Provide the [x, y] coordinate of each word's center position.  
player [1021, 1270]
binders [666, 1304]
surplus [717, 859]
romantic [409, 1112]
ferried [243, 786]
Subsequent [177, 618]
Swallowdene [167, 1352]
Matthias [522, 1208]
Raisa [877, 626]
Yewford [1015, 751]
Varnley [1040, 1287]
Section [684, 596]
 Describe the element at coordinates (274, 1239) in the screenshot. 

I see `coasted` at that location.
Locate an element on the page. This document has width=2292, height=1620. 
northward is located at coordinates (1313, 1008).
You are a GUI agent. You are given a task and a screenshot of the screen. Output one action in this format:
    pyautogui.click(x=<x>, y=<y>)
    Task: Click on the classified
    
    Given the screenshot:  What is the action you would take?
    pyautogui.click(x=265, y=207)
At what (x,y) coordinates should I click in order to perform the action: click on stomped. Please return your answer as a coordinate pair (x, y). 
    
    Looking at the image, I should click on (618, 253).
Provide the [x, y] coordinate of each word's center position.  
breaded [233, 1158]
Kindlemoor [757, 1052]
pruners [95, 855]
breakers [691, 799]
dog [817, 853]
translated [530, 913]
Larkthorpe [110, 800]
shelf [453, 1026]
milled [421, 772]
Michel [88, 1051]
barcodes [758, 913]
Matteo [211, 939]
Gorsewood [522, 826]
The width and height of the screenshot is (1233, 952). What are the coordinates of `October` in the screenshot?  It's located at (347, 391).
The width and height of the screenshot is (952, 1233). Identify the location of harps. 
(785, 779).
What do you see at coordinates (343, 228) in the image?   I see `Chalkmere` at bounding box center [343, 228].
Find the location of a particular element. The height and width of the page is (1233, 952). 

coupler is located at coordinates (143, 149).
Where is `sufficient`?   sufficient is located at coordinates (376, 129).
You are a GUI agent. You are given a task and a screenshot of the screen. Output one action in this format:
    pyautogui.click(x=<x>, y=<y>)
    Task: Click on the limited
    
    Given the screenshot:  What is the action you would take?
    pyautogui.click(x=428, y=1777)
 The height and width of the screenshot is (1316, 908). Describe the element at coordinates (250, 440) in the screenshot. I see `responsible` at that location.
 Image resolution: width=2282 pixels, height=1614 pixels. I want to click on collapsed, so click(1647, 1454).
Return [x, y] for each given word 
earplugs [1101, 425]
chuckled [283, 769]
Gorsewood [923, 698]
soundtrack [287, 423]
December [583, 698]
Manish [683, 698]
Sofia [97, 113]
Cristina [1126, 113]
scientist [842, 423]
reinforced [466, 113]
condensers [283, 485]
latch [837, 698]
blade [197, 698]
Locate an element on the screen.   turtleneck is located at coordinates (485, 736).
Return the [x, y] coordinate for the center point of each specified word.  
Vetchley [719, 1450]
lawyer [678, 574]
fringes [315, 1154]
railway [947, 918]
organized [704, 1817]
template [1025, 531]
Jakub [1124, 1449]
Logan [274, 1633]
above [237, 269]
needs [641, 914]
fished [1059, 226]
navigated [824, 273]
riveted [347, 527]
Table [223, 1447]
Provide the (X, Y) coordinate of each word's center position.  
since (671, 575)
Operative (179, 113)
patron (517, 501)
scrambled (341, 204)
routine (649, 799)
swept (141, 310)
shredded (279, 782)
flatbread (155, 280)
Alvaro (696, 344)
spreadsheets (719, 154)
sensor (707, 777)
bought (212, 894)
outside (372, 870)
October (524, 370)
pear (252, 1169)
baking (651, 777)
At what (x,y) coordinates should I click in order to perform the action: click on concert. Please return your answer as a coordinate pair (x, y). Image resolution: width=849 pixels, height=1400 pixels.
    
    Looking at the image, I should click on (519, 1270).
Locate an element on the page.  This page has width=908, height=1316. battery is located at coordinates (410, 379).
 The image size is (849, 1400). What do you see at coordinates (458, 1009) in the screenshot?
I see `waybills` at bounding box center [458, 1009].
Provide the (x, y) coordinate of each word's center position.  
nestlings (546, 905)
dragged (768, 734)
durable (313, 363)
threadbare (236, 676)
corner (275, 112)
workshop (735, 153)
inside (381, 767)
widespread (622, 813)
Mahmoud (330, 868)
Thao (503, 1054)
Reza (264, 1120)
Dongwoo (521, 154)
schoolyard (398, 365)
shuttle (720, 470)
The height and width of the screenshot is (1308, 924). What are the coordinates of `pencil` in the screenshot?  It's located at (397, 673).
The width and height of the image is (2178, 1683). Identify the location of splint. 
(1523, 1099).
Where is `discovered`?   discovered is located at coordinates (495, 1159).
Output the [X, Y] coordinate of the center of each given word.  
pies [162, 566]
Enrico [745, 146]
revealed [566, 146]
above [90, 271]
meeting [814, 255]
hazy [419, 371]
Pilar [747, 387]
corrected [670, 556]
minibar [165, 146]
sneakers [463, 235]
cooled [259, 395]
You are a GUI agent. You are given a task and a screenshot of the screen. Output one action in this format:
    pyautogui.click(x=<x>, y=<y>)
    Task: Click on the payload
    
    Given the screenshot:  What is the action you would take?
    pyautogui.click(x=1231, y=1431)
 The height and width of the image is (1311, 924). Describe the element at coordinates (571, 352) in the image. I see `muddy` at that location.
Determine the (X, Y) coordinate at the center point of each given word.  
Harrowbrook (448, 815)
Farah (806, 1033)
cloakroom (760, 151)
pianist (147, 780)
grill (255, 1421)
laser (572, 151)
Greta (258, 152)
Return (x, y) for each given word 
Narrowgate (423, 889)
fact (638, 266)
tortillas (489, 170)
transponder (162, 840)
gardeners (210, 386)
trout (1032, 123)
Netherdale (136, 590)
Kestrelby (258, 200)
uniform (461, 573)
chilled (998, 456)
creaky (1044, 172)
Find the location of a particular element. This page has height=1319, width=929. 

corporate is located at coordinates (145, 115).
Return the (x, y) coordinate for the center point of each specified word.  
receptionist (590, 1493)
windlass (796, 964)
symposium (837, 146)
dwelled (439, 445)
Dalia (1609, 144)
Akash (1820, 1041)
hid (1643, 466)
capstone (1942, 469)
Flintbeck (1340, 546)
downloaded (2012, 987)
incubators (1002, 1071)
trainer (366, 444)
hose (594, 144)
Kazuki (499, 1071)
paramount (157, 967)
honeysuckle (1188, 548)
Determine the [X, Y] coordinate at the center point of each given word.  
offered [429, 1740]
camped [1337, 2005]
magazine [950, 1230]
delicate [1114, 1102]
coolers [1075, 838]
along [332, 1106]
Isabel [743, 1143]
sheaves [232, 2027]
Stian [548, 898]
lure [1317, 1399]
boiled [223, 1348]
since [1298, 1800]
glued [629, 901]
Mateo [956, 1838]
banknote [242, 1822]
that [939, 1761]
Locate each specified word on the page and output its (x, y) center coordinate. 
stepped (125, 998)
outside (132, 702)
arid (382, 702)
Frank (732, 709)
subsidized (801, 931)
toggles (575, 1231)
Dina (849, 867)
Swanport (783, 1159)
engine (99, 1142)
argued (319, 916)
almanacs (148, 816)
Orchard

★ ★ ★ ★ ★ ★ ★

Task to complete: Reproduce all of the data above verbatim, line for line, with no additions or changes.

Written response:
Provide the [x, y] coordinate of each word's center position.  
player [1021, 1270]
binders [666, 1304]
surplus [717, 859]
romantic [409, 1112]
ferried [243, 786]
Subsequent [177, 618]
Swallowdene [167, 1352]
Matthias [522, 1208]
Raisa [877, 626]
Yewford [1015, 751]
Varnley [1040, 1287]
Section [684, 596]
 Describe the element at coordinates (274, 1239) in the screenshot. 

I see `coasted` at that location.
Locate an element on the page. This document has width=2292, height=1620. 
northward is located at coordinates (1313, 1008).
You are a GUI agent. You are given a task and a screenshot of the screen. Output one action in this format:
    pyautogui.click(x=<x>, y=<y>)
    Task: Click on the classified
    
    Given the screenshot:  What is the action you would take?
    pyautogui.click(x=265, y=207)
At what (x,y) coordinates should I click in order to perform the action: click on stomped. Please return your answer as a coordinate pair (x, y). 
    
    Looking at the image, I should click on (618, 253).
Provide the [x, y] coordinate of each word's center position.  
breaded [233, 1158]
Kindlemoor [757, 1052]
pruners [95, 855]
breakers [691, 799]
dog [817, 853]
translated [530, 913]
Larkthorpe [110, 800]
shelf [453, 1026]
milled [421, 772]
Michel [88, 1051]
barcodes [758, 913]
Matteo [211, 939]
Gorsewood [522, 826]
The width and height of the screenshot is (1233, 952). What are the coordinates of `October` in the screenshot?  It's located at (347, 391).
The width and height of the screenshot is (952, 1233). Identify the location of harps. 
(785, 779).
What do you see at coordinates (343, 228) in the image?   I see `Chalkmere` at bounding box center [343, 228].
Find the location of a particular element. The height and width of the page is (1233, 952). 

coupler is located at coordinates (143, 149).
Where is `sufficient`?   sufficient is located at coordinates (376, 129).
You are a GUI agent. You are given a task and a screenshot of the screen. Output one action in this format:
    pyautogui.click(x=<x>, y=<y>)
    Task: Click on the limited
    
    Given the screenshot:  What is the action you would take?
    pyautogui.click(x=428, y=1777)
 The height and width of the screenshot is (1316, 908). Describe the element at coordinates (250, 440) in the screenshot. I see `responsible` at that location.
 Image resolution: width=2282 pixels, height=1614 pixels. I want to click on collapsed, so click(1647, 1454).
Return [x, y] for each given word 
earplugs [1101, 425]
chuckled [283, 769]
Gorsewood [923, 698]
soundtrack [287, 423]
December [583, 698]
Manish [683, 698]
Sofia [97, 113]
Cristina [1126, 113]
scientist [842, 423]
reinforced [466, 113]
condensers [283, 485]
latch [837, 698]
blade [197, 698]
Locate an element on the screen.   turtleneck is located at coordinates (485, 736).
Return the [x, y] coordinate for the center point of each specified word.  
Vetchley [719, 1450]
lawyer [678, 574]
fringes [315, 1154]
railway [947, 918]
organized [704, 1817]
template [1025, 531]
Jakub [1124, 1449]
Logan [274, 1633]
above [237, 269]
needs [641, 914]
fished [1059, 226]
navigated [824, 273]
riveted [347, 527]
Table [223, 1447]
Provide the (X, Y) coordinate of each word's center position.  
since (671, 575)
Operative (179, 113)
patron (517, 501)
scrambled (341, 204)
routine (649, 799)
swept (141, 310)
shredded (279, 782)
flatbread (155, 280)
Alvaro (696, 344)
spreadsheets (719, 154)
sensor (707, 777)
bought (212, 894)
outside (372, 870)
October (524, 370)
pear (252, 1169)
baking (651, 777)
At what (x,y) coordinates should I click in order to perform the action: click on concert. Please return your answer as a coordinate pair (x, y). Image resolution: width=849 pixels, height=1400 pixels.
    
    Looking at the image, I should click on (519, 1270).
Locate an element on the page.  This page has width=908, height=1316. battery is located at coordinates (410, 379).
 The image size is (849, 1400). What do you see at coordinates (458, 1009) in the screenshot?
I see `waybills` at bounding box center [458, 1009].
Provide the (x, y) coordinate of each word's center position.  
nestlings (546, 905)
dragged (768, 734)
durable (313, 363)
threadbare (236, 676)
corner (275, 112)
workshop (735, 153)
inside (381, 767)
widespread (622, 813)
Mahmoud (330, 868)
Thao (503, 1054)
Reza (264, 1120)
Dongwoo (521, 154)
schoolyard (398, 365)
shuttle (720, 470)
The height and width of the screenshot is (1308, 924). What are the coordinates of `pencil` in the screenshot?  It's located at (397, 673).
The width and height of the image is (2178, 1683). Identify the location of splint. 
(1523, 1099).
Where is `discovered`?   discovered is located at coordinates (495, 1159).
Output the [X, Y] coordinate of the center of each given word.  
pies [162, 566]
Enrico [745, 146]
revealed [566, 146]
above [90, 271]
meeting [814, 255]
hazy [419, 371]
Pilar [747, 387]
corrected [670, 556]
minibar [165, 146]
sneakers [463, 235]
cooled [259, 395]
You are a GUI agent. You are given a task and a screenshot of the screen. Output one action in this format:
    pyautogui.click(x=<x>, y=<y>)
    Task: Click on the payload
    
    Given the screenshot:  What is the action you would take?
    pyautogui.click(x=1231, y=1431)
 The height and width of the image is (1311, 924). Describe the element at coordinates (571, 352) in the image. I see `muddy` at that location.
Determine the (X, Y) coordinate at the center point of each given word.  
Harrowbrook (448, 815)
Farah (806, 1033)
cloakroom (760, 151)
pianist (147, 780)
grill (255, 1421)
laser (572, 151)
Greta (258, 152)
Return (x, y) for each given word 
Narrowgate (423, 889)
fact (638, 266)
tortillas (489, 170)
transponder (162, 840)
gardeners (210, 386)
trout (1032, 123)
Netherdale (136, 590)
Kestrelby (258, 200)
uniform (461, 573)
chilled (998, 456)
creaky (1044, 172)
Find the location of a particular element. This page has height=1319, width=929. 

corporate is located at coordinates (145, 115).
Return the (x, y) coordinate for the center point of each specified word.  
receptionist (590, 1493)
windlass (796, 964)
symposium (837, 146)
dwelled (439, 445)
Dalia (1609, 144)
Akash (1820, 1041)
hid (1643, 466)
capstone (1942, 469)
Flintbeck (1340, 546)
downloaded (2012, 987)
incubators (1002, 1071)
trainer (366, 444)
hose (594, 144)
Kazuki (499, 1071)
paramount (157, 967)
honeysuckle (1188, 548)
Determine the [X, Y] coordinate at the center point of each given word.  
offered [429, 1740]
camped [1337, 2005]
magazine [950, 1230]
delicate [1114, 1102]
coolers [1075, 838]
along [332, 1106]
Isabel [743, 1143]
sheaves [232, 2027]
Stian [548, 898]
lure [1317, 1399]
boiled [223, 1348]
since [1298, 1800]
glued [629, 901]
Mateo [956, 1838]
banknote [242, 1822]
that [939, 1761]
Locate each specified word on the page and output its (x, y) center coordinate. 
stepped (125, 998)
outside (132, 702)
arid (382, 702)
Frank (732, 709)
subsidized (801, 931)
toggles (575, 1231)
Dina (849, 867)
Swanport (783, 1159)
engine (99, 1142)
argued (319, 916)
almanacs (148, 816)
Orchard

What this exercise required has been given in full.